Exercise prompt: Determine how many lines of the listing below hold the string "view". Reply only with the number.

Data extract:
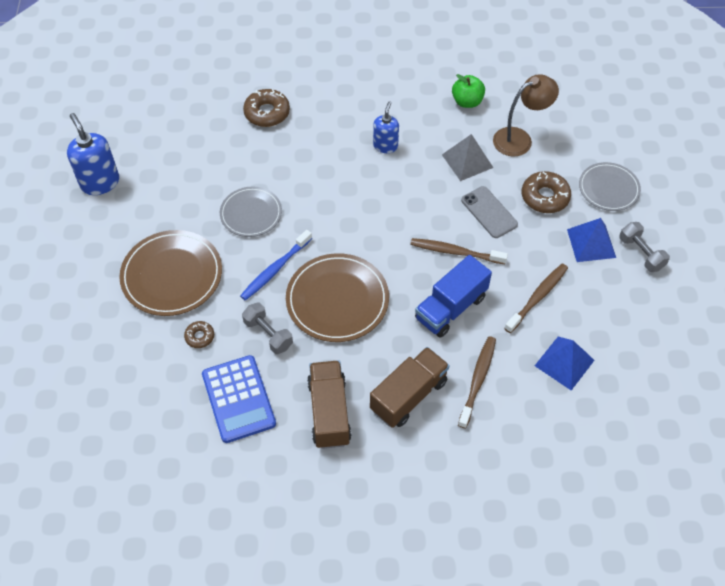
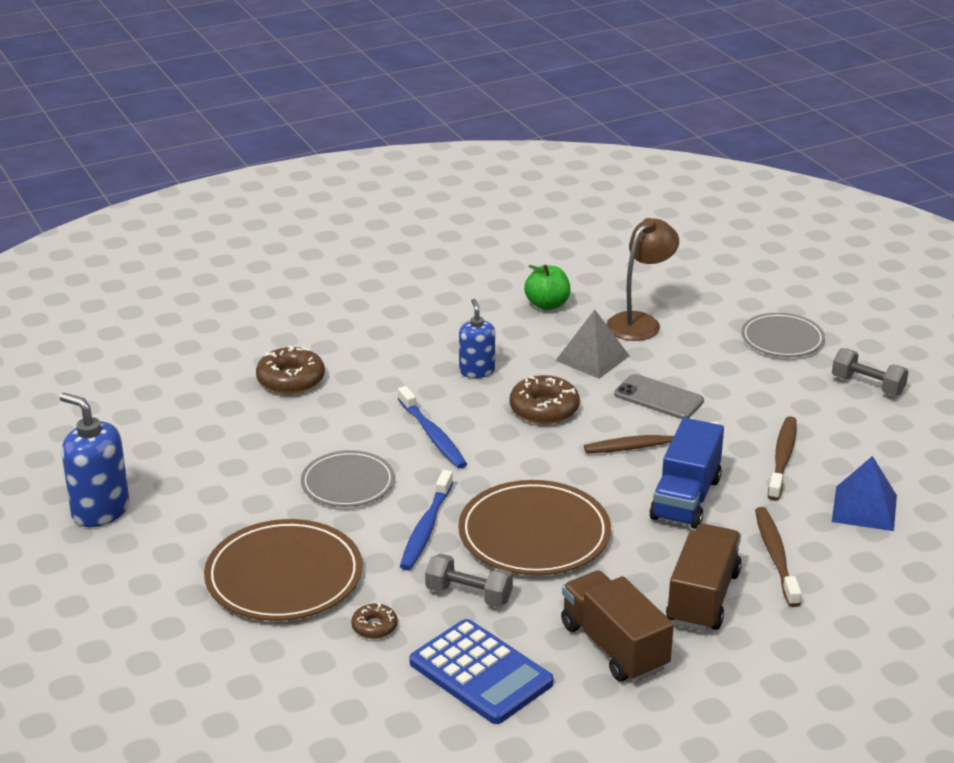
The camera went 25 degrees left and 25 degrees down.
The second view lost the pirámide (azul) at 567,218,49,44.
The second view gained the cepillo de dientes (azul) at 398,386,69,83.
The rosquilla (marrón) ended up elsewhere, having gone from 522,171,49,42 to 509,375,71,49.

Answer section: 2